## Work instructions
Go through the data underneath and report how many lines hold the string "cyan", giving only the number.

Segment Open

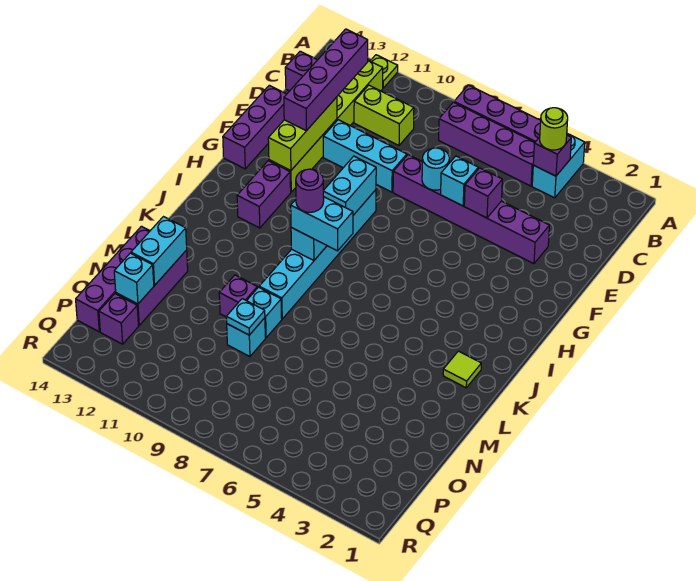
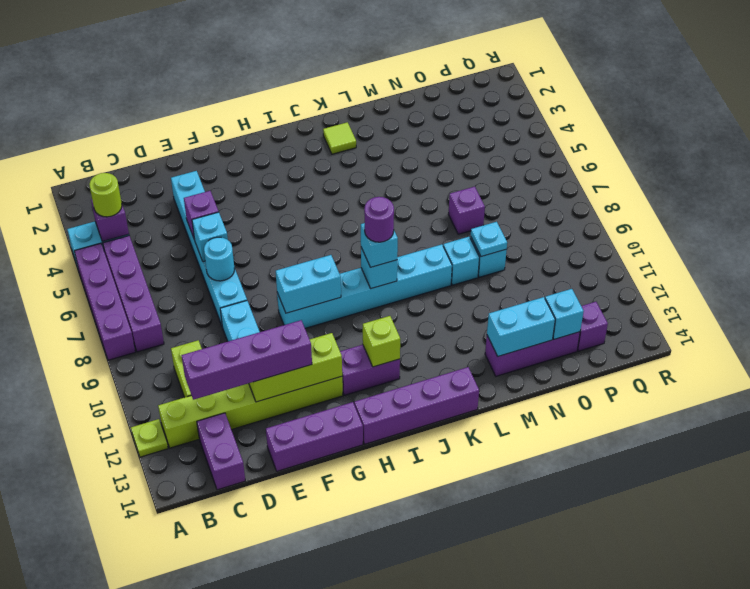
purple brick E3:E8 level 1 -> cyan brick E3:E8 level 1
none -> lime brick I12 level 2
cyan brick J8:J9 level 3 -> cyan brick J9 level 3
purple brick M10 level 1 -> purple brick N7 level 1
purple brick M14:P14 level 1 -> purple brick H14:K14 level 1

Segment Closed

## Result for this task
2